Entries from a dataset
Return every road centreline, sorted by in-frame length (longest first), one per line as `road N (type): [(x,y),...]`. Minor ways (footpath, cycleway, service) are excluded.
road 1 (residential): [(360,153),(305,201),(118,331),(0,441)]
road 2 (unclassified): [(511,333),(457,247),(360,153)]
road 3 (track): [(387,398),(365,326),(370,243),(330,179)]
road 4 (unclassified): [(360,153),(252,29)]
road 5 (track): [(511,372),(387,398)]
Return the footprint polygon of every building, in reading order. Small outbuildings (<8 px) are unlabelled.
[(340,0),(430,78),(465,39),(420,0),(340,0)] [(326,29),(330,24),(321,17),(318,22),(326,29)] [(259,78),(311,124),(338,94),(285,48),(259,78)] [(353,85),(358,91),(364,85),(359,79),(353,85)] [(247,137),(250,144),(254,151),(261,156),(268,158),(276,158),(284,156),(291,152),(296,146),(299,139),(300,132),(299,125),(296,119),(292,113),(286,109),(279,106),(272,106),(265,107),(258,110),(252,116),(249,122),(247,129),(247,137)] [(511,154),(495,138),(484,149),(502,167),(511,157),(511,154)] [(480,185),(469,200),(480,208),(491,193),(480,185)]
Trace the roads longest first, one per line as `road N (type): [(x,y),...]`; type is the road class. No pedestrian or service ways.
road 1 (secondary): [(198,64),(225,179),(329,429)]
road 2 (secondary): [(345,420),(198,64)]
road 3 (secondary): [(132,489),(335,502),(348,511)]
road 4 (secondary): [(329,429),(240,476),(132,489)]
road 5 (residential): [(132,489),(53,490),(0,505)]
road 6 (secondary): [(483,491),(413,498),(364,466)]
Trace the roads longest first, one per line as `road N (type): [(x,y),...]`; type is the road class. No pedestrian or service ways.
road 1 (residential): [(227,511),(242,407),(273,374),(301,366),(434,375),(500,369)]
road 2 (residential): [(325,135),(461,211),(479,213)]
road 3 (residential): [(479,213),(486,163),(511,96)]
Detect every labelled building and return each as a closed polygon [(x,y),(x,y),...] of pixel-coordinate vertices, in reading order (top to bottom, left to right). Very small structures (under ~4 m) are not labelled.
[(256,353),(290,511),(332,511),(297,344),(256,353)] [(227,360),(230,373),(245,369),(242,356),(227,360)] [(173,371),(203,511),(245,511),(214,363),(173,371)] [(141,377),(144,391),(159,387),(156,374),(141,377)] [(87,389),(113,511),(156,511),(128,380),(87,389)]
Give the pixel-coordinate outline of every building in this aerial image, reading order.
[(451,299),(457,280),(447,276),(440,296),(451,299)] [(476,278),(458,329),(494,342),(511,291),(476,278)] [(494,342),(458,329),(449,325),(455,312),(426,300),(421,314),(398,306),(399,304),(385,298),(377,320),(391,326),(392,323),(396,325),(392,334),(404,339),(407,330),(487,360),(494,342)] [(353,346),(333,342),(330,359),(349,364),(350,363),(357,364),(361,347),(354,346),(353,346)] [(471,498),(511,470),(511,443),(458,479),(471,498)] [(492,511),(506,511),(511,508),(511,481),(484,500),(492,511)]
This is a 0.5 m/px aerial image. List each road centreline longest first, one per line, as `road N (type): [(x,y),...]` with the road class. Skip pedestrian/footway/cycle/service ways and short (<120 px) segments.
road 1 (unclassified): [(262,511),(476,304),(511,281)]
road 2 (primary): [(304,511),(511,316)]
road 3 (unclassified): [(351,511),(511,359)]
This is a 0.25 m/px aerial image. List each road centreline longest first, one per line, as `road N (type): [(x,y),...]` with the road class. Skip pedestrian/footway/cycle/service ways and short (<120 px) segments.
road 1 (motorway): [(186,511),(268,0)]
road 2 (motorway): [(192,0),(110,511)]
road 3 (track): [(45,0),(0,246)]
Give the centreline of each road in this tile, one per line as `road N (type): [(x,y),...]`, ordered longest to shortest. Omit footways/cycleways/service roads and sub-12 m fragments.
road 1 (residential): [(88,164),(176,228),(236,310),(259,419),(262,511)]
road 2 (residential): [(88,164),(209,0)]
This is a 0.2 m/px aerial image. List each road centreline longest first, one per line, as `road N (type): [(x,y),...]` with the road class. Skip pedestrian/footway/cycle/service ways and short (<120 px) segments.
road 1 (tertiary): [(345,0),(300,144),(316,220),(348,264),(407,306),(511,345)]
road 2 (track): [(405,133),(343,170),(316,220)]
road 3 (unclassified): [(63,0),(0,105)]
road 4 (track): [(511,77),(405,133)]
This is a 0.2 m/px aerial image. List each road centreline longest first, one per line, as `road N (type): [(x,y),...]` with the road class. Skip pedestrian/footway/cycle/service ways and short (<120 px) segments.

Instructions to follow: Reproduce the data above, switching every "centreline" to "centerline" and leaving everything else unchanged.

Answer to the exercise:
Return every road centerline, sorted by in-frame length (longest first), one per line as `road N (type): [(x,y),...]`. Minor ways (footpath, cycleway, service) are excluded.
road 1 (residential): [(360,153),(305,201),(118,331),(0,441)]
road 2 (unclassified): [(511,333),(457,247),(360,153)]
road 3 (track): [(387,398),(365,326),(370,243),(330,179)]
road 4 (unclassified): [(360,153),(252,29)]
road 5 (track): [(511,372),(387,398)]
Return the footprint polygon of every building, in reading order. Small outbuildings (<8 px) are unlabelled.
[(340,0),(430,78),(465,39),(420,0),(340,0)] [(326,29),(330,24),(321,17),(318,22),(326,29)] [(259,78),(311,124),(338,94),(285,48),(259,78)] [(353,85),(358,91),(364,85),(359,79),(353,85)] [(247,137),(250,144),(254,151),(261,156),(268,158),(276,158),(284,156),(291,152),(296,146),(299,139),(300,132),(299,125),(296,119),(292,113),(286,109),(279,106),(272,106),(265,107),(258,110),(252,116),(249,122),(247,129),(247,137)] [(511,154),(495,138),(484,149),(502,167),(511,157),(511,154)] [(480,185),(469,200),(480,208),(491,193),(480,185)]
Trace the roads longest first, one per line as `road N (type): [(x,y),...]`; type is the road class. No pedestrian or service ways.
road 1 (secondary): [(198,64),(225,179),(329,429)]
road 2 (secondary): [(345,420),(198,64)]
road 3 (secondary): [(132,489),(335,502),(348,511)]
road 4 (secondary): [(329,429),(240,476),(132,489)]
road 5 (residential): [(132,489),(53,490),(0,505)]
road 6 (secondary): [(483,491),(413,498),(364,466)]
Trace the roads longest first, one per line as `road N (type): [(x,y),...]`; type is the road class. No pedestrian or service ways.
road 1 (residential): [(227,511),(242,407),(273,374),(301,366),(434,375),(500,369)]
road 2 (residential): [(325,135),(461,211),(479,213)]
road 3 (residential): [(479,213),(486,163),(511,96)]
Detect every labelled building and return each as a closed polygon [(x,y),(x,y),...] of pixel-coordinate vertices, in reading order (top to bottom, left to right). Very small structures (under ~4 m) are not labelled.
[(256,353),(290,511),(332,511),(297,344),(256,353)] [(227,360),(230,373),(245,369),(242,356),(227,360)] [(173,371),(203,511),(245,511),(214,363),(173,371)] [(141,377),(144,391),(159,387),(156,374),(141,377)] [(87,389),(113,511),(156,511),(128,380),(87,389)]
Give the pixel-coordinate outline of every building in this aerial image, reading order.
[(451,299),(457,280),(447,276),(440,296),(451,299)] [(476,278),(458,329),(494,342),(511,291),(476,278)] [(494,342),(458,329),(449,325),(455,312),(426,300),(421,314),(398,306),(399,304),(385,298),(377,320),(391,326),(392,323),(396,325),(392,334),(404,339),(407,330),(487,360),(494,342)] [(353,346),(333,342),(330,359),(349,364),(350,363),(357,364),(361,347),(354,346),(353,346)] [(471,498),(511,470),(511,443),(458,479),(471,498)] [(492,511),(506,511),(511,508),(511,481),(484,500),(492,511)]
This is a 0.5 m/px aerial image. List each road centerline longest first, one per line, as `road N (type): [(x,y),...]` with the road class. Skip pedestrian/footway/cycle/service ways and short (<120 px) segments.
road 1 (unclassified): [(262,511),(476,304),(511,281)]
road 2 (primary): [(304,511),(511,316)]
road 3 (unclassified): [(351,511),(511,359)]
This is a 0.25 m/px aerial image. List each road centerline longest first, one per line, as `road N (type): [(x,y),...]` with the road class. Skip pedestrian/footway/cycle/service ways and short (<120 px) segments.
road 1 (motorway): [(186,511),(268,0)]
road 2 (motorway): [(192,0),(110,511)]
road 3 (track): [(45,0),(0,246)]
Give the centerline of each road in this tile, one per line as `road N (type): [(x,y),...]`, ordered longest to shortest. Omit footways/cycleways/service roads and sub-12 m fragments.
road 1 (residential): [(88,164),(176,228),(236,310),(259,419),(262,511)]
road 2 (residential): [(88,164),(209,0)]
This is a 0.2 m/px aerial image. List each road centerline longest first, one per line, as `road N (type): [(x,y),...]` with the road class. Skip pedestrian/footway/cycle/service ways and short (<120 px) segments.
road 1 (tertiary): [(345,0),(300,144),(316,220),(348,264),(407,306),(511,345)]
road 2 (track): [(405,133),(343,170),(316,220)]
road 3 (unclassified): [(63,0),(0,105)]
road 4 (track): [(511,77),(405,133)]
This is a 0.2 m/px aerial image. List each road centerline longest first, one per line, as `road N (type): [(x,y),...]` with the road class. Skip pedestrian/footway/cycle/service ways and short (<120 px) segments.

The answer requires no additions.